## What this task involves
As the answer, give a copy of each line below that includes the word "green".

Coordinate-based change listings
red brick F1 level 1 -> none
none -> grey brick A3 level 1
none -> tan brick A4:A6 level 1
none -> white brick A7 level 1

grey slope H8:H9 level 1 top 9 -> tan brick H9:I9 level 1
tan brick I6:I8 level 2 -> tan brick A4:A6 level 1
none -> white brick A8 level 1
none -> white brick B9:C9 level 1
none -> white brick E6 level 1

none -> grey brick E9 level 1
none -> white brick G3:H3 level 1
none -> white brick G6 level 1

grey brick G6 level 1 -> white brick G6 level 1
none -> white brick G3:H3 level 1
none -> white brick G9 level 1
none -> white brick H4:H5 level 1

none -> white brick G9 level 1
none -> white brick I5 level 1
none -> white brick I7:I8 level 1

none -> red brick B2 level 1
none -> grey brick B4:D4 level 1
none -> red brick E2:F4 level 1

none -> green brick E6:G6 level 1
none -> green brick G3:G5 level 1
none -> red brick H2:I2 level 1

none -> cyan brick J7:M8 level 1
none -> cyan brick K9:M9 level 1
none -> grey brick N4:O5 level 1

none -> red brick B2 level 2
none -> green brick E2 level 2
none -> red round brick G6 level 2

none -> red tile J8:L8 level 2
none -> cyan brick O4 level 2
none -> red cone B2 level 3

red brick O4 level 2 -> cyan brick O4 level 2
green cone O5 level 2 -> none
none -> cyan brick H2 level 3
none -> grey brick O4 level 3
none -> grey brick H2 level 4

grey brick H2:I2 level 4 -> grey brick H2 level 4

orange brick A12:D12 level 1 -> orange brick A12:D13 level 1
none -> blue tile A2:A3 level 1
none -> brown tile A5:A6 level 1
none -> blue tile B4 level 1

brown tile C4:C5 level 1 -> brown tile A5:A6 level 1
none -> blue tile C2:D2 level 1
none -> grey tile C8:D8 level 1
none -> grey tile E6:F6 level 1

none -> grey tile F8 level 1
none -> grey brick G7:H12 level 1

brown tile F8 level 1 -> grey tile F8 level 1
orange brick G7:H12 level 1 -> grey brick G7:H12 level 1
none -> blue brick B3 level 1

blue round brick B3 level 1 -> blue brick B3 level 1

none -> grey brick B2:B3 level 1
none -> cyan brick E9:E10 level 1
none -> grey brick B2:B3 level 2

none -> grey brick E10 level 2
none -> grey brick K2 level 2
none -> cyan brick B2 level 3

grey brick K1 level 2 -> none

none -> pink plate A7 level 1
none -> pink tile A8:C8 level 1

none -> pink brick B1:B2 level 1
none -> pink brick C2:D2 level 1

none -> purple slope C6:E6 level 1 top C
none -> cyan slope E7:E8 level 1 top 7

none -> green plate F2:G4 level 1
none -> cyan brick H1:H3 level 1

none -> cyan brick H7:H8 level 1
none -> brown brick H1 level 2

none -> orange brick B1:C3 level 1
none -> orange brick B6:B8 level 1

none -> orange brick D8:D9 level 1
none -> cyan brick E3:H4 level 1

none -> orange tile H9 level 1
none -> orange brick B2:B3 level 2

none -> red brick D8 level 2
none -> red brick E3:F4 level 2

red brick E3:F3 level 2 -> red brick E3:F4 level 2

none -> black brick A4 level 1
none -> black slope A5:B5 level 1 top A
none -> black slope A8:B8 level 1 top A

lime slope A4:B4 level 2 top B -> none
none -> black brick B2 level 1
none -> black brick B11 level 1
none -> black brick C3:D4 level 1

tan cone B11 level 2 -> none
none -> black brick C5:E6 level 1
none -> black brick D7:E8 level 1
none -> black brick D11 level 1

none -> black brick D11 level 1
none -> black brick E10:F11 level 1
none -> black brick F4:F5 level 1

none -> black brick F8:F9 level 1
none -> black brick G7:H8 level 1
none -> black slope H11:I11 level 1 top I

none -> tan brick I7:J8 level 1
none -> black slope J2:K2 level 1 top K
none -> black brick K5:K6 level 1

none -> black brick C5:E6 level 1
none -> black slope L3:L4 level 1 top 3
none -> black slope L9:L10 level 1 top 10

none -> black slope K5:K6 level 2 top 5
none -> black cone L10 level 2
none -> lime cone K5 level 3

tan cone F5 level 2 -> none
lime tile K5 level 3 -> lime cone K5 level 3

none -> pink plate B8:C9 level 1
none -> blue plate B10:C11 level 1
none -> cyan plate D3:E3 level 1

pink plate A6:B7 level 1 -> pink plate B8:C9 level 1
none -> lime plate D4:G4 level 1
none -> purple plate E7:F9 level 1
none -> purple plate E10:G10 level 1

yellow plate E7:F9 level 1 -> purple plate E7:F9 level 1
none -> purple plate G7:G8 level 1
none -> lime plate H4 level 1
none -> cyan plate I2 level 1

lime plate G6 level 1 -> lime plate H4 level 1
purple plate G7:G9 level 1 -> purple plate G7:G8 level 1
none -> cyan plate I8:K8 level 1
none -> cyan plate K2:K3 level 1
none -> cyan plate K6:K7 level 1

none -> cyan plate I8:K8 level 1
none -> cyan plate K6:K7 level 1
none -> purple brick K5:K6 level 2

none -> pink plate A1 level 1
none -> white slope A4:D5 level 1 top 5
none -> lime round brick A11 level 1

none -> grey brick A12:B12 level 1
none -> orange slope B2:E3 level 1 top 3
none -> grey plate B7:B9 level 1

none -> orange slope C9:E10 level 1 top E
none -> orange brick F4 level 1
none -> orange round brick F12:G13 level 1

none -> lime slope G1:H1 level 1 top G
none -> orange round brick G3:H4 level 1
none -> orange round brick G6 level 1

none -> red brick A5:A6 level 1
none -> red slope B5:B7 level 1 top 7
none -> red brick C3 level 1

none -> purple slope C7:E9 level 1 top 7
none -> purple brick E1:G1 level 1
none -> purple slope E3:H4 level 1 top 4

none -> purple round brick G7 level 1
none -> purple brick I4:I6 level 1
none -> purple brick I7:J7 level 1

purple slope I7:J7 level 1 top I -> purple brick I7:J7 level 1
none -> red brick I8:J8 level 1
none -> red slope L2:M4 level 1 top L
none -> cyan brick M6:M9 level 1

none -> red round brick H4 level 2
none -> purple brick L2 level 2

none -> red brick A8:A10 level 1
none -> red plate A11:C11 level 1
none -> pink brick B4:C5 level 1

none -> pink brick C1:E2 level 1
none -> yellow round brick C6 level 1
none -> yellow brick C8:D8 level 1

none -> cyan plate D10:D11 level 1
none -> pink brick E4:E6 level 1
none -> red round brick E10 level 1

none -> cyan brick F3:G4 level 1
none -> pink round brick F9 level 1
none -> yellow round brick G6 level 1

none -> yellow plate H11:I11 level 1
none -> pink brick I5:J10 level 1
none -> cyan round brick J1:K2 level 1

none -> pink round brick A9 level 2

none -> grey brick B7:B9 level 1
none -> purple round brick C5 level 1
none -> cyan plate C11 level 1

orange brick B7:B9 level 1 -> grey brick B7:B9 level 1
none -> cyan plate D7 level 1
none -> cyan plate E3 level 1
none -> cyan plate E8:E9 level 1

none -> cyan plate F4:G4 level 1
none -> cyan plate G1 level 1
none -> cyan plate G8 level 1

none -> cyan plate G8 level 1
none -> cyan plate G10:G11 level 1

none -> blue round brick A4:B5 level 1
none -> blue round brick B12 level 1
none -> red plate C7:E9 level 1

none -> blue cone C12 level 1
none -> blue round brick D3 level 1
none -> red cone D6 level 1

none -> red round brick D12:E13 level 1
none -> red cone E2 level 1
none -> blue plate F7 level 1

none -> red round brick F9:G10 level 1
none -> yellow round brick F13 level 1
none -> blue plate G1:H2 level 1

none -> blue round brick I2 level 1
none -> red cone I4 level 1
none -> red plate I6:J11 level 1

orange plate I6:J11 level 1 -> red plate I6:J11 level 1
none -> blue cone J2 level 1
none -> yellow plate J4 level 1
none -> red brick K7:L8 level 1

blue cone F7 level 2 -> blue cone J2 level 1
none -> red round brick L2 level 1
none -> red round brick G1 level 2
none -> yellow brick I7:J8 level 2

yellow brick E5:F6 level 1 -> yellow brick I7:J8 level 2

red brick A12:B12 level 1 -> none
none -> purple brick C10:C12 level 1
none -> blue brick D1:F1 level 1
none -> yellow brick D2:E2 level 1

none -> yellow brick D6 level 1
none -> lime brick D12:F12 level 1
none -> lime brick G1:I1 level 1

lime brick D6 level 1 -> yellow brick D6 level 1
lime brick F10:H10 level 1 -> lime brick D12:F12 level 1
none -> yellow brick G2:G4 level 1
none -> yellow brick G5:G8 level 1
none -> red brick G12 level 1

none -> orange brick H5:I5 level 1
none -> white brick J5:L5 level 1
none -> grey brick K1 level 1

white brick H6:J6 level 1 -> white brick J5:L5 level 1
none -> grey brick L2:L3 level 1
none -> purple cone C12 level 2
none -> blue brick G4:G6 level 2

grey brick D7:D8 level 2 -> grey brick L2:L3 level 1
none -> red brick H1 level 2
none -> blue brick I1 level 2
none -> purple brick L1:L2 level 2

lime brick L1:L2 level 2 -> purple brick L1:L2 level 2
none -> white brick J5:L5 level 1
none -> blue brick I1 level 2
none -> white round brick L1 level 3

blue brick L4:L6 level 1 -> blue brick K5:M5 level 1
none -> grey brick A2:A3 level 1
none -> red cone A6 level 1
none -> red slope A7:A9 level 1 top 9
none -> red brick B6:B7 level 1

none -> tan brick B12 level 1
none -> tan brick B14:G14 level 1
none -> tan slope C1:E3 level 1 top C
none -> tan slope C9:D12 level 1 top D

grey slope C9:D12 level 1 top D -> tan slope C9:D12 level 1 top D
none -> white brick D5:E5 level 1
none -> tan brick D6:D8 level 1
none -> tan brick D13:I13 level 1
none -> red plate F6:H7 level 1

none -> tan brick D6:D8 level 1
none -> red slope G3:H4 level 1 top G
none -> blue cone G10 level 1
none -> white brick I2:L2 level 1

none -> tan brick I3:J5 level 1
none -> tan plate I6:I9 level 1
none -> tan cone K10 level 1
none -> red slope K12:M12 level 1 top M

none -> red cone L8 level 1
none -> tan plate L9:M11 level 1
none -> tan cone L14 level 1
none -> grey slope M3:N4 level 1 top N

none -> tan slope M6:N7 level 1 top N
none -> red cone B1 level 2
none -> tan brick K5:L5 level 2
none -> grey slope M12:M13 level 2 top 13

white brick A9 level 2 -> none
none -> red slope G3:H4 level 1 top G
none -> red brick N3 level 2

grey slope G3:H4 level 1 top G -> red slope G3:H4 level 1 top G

## Written answer
none -> green brick E6:G6 level 1
none -> green brick G3:G5 level 1
none -> green brick E2 level 2
green cone O5 level 2 -> none
none -> green plate F2:G4 level 1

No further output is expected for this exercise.